* _Problem details_: Say, as a bare number, how many lines of the listing contain "none".

* _Provided information_:
============
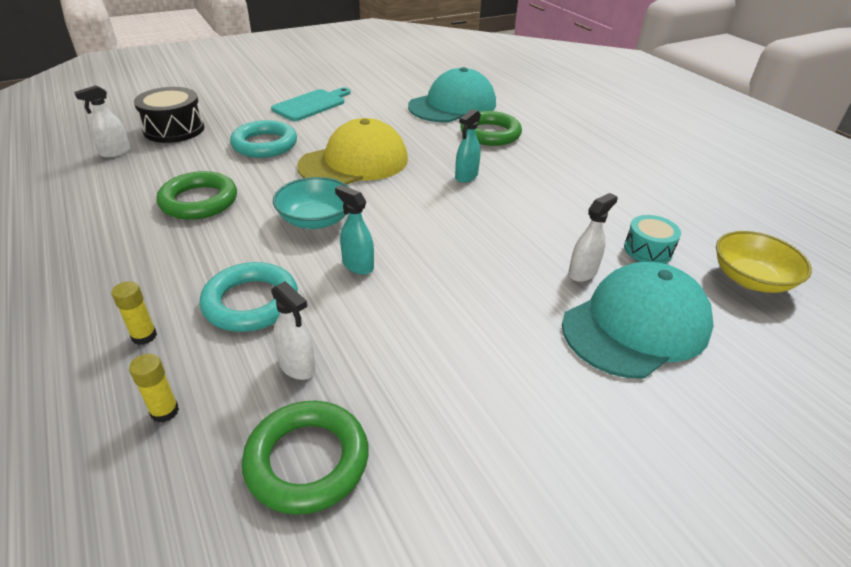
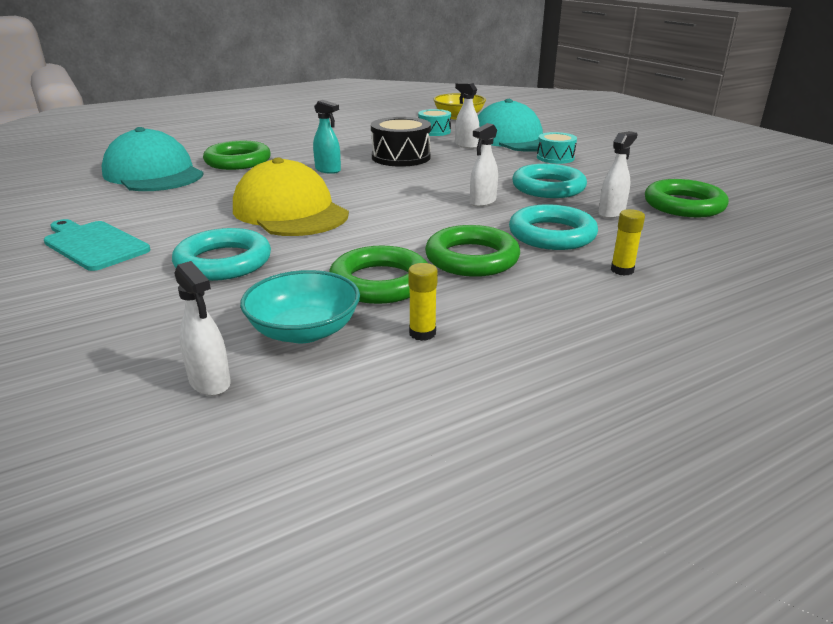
camera: 90 degrees left, 10 degrees down
(165, 411) = (689, 248): yellow glue stick -> yellow glue stick (422, 333)
(174, 129) = (129, 342): black drum -> black drum (401, 157)
(219, 246) = (472, 258): none -> green ring
(316, 220) = (413, 221): turquoise bowl -> turquoise bowl (304, 331)
(357, 265) = (482, 202): turquoise spray bottle -> white spray bottle
(401, 325) = (548, 187): none -> turquoise ring
(539, 356) = (555, 158): none -> turquoise drum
============
* _Solution below_: 3